→ **Available data**:
----

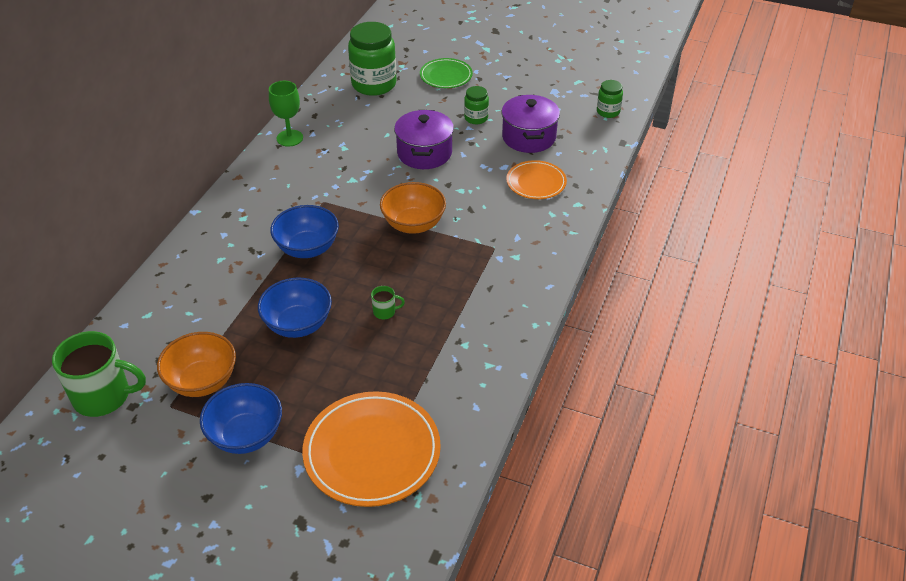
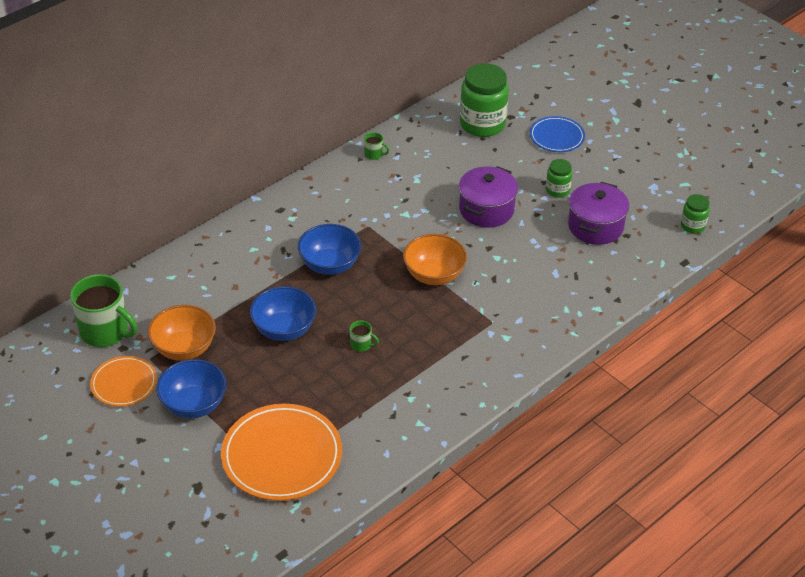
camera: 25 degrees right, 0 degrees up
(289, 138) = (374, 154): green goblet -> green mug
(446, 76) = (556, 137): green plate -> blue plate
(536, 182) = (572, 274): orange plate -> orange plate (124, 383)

----

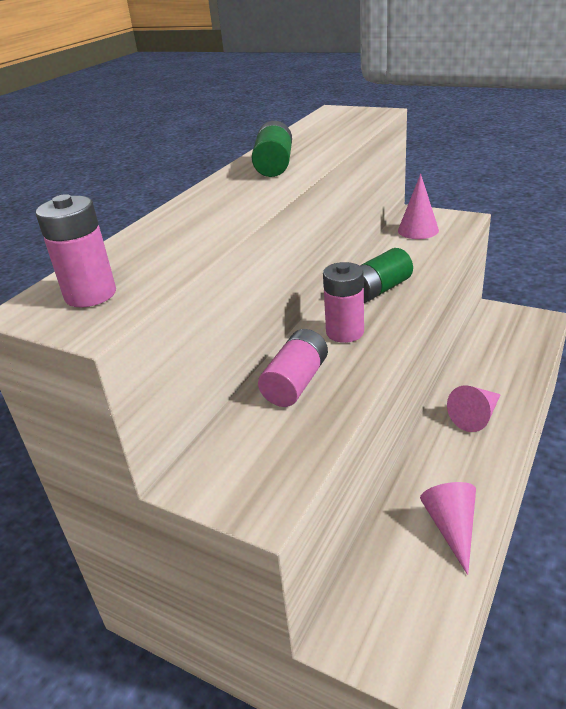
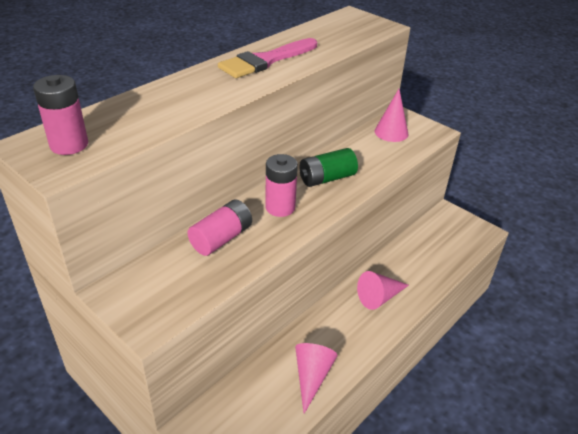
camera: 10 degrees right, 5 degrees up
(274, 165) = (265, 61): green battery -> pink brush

----

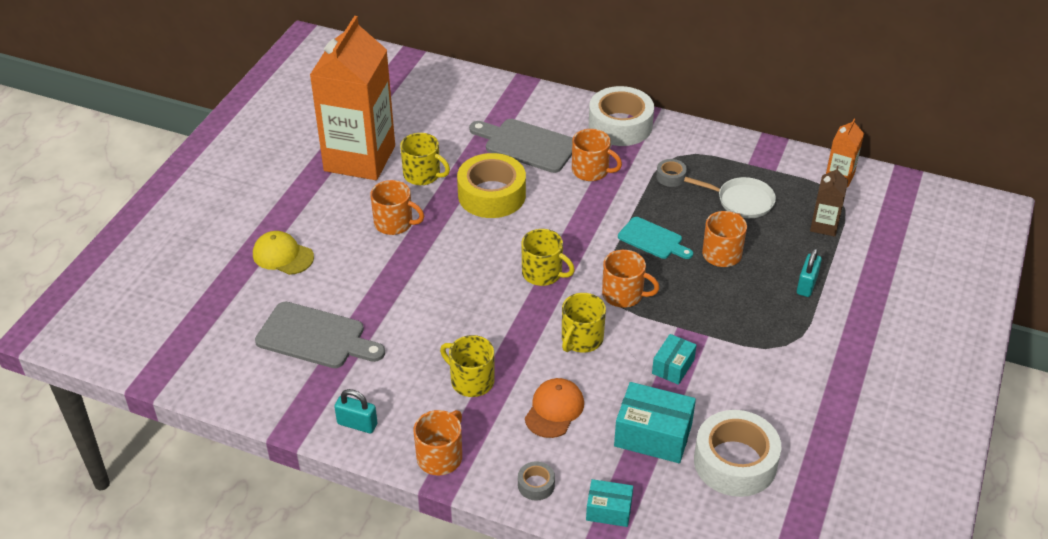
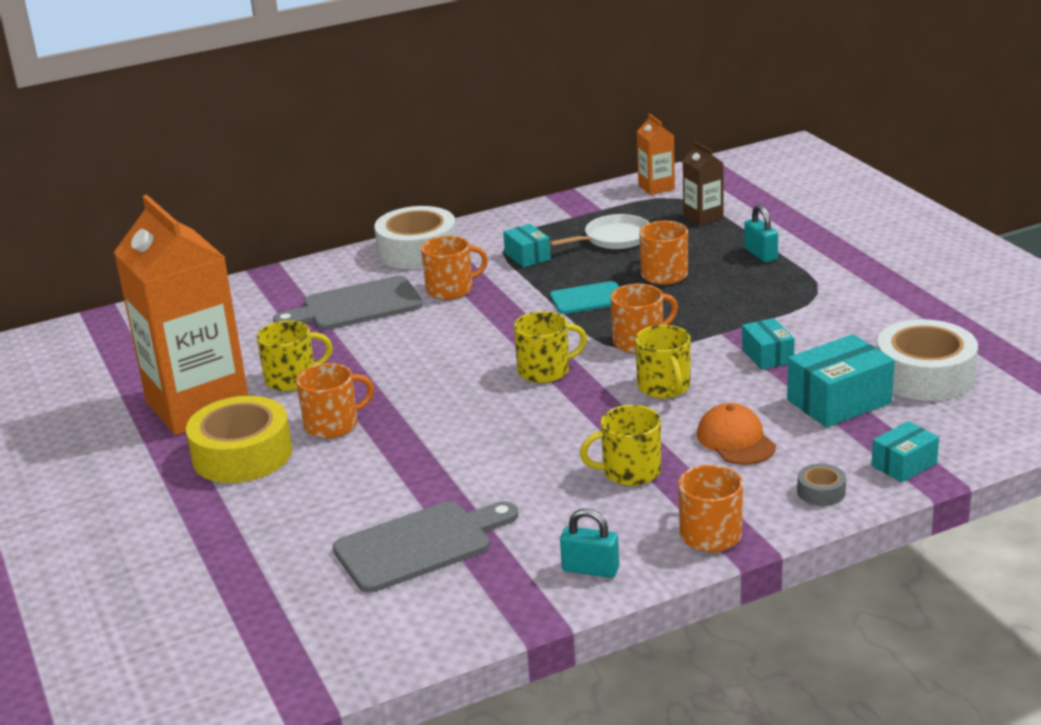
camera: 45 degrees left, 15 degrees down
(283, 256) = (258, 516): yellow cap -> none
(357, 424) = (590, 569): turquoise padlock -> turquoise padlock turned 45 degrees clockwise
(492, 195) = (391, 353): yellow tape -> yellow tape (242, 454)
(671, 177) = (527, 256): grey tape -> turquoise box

----

Transcribe the lines above between the line holding "(446, 76) = (556, 137): green" and the line holding "(536, 182) = (572, 274): orange", inclusive, exactly as they stand and with nothing added.

(446, 76) = (556, 137): green plate -> blue plate
(536, 182) = (572, 274): orange plate -> orange plate (124, 383)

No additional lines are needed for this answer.